## Required work
Return each entry below exactly. Skip the images.

[Object correspondence data]
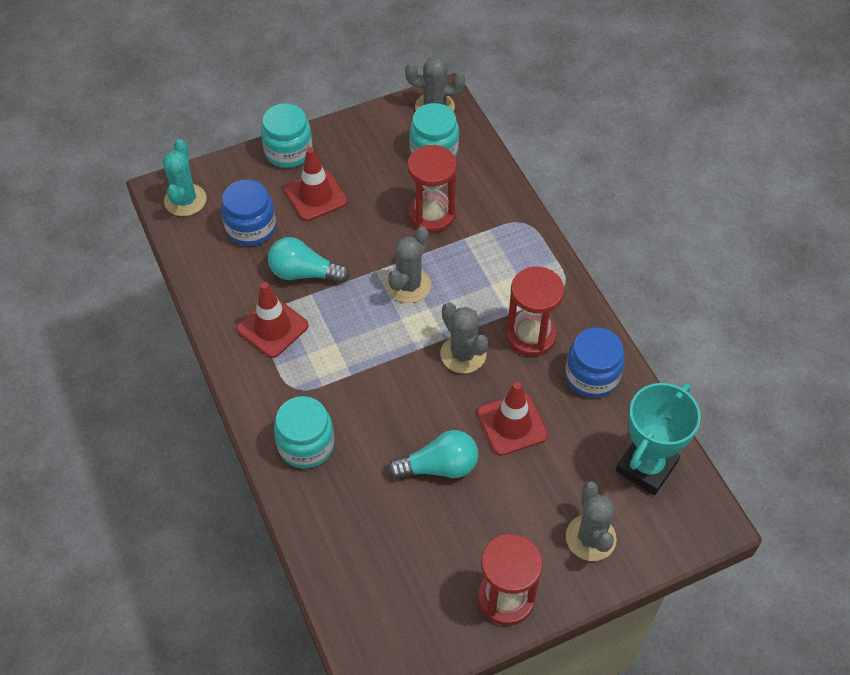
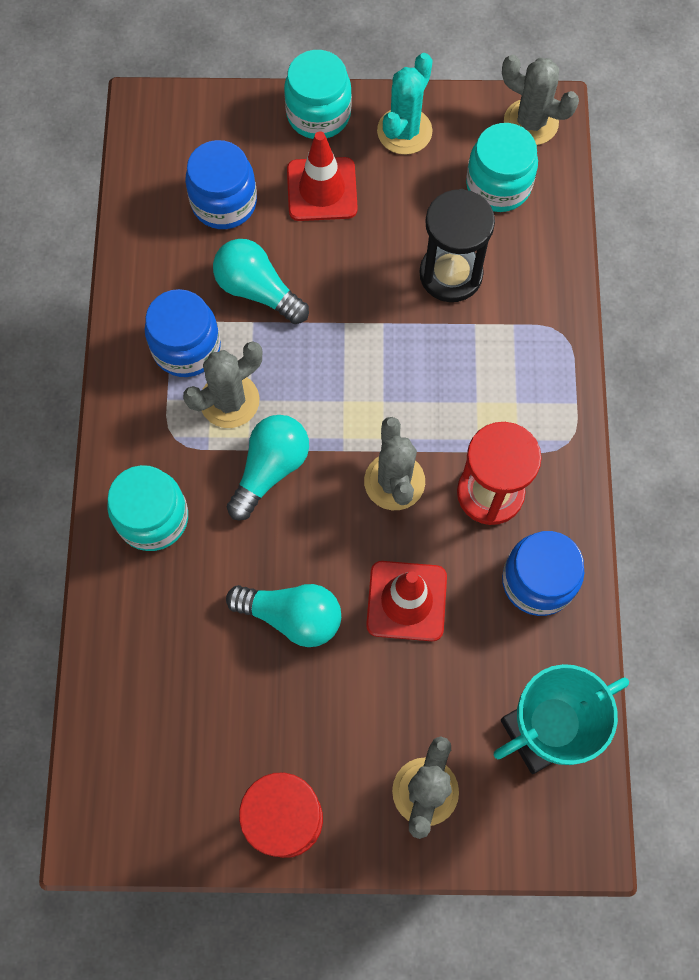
camera: 25 degrees right, 15 degrees up
turquoise cactus [163,139,206,216] -> turquoise cactus moved to [377,53,433,155]
red traffic cone [237,282,309,358] -> blue jar [145,289,221,377]
grey cactus [387,226,431,303] -> grey cactus moved to [183,341,262,428]
red hourglass [408,145,457,233] -> black hourglass [420,189,495,302]
none -> turquoise light bulb [227,415,309,521]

## Exercise output
camera: 25 degrees right, 15 degrees up
turquoise cactus [163,139,206,216] -> turquoise cactus moved to [377,53,433,155]
red traffic cone [237,282,309,358] -> blue jar [145,289,221,377]
grey cactus [387,226,431,303] -> grey cactus moved to [183,341,262,428]
red hourglass [408,145,457,233] -> black hourglass [420,189,495,302]
none -> turquoise light bulb [227,415,309,521]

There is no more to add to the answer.